### Task details
The whole listing below must be printed again exactly, images excluded.

### Information supplied
Segment Open
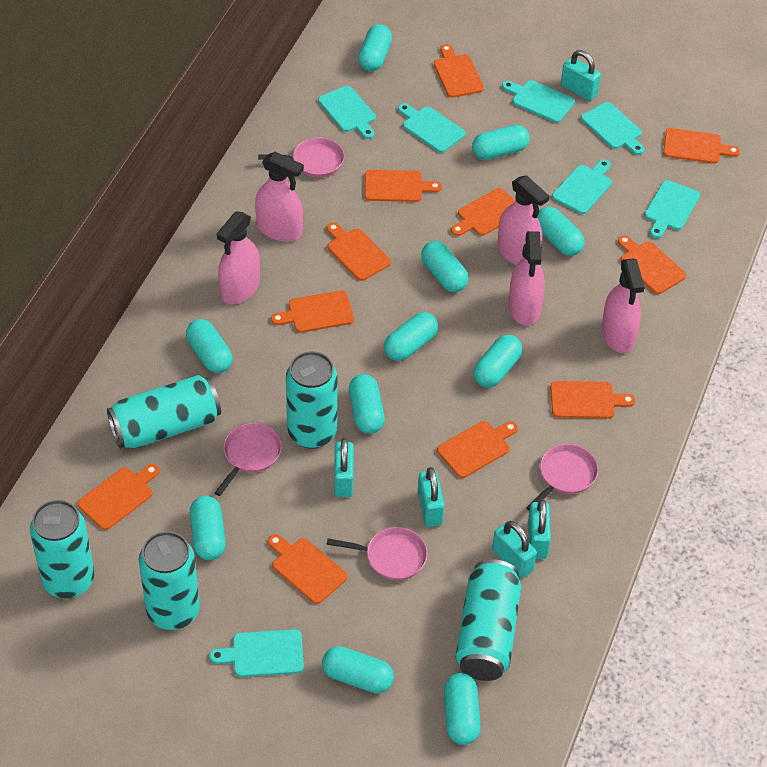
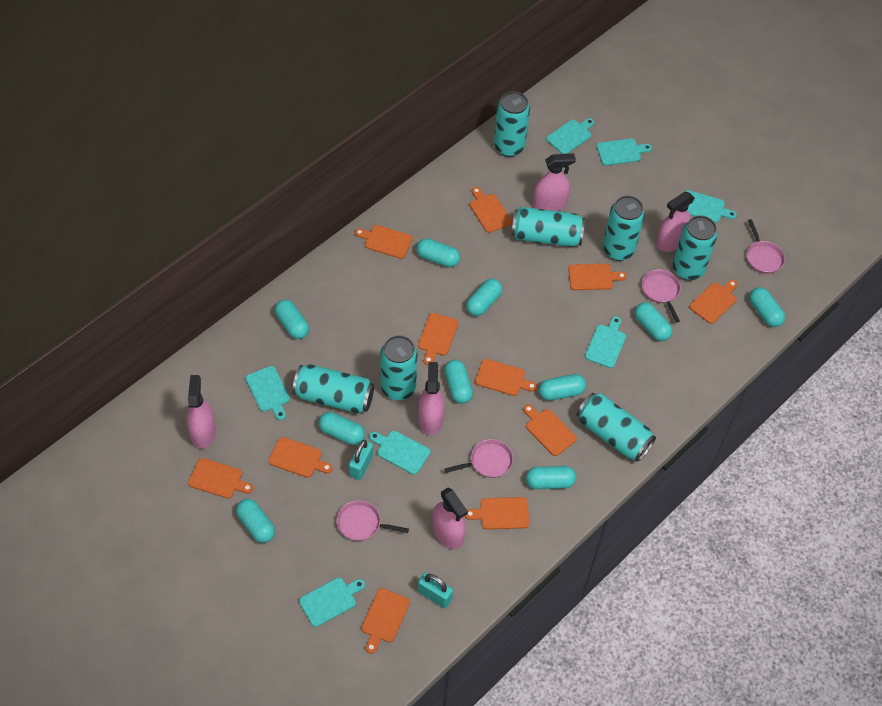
turquoise can: 5 -> 7
turquoise capsule: 11 -> 10
turquoise padlock: 5 -> 2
Segment Closed
### Answer section
turquoise can: 5 -> 7
turquoise capsule: 11 -> 10
turquoise padlock: 5 -> 2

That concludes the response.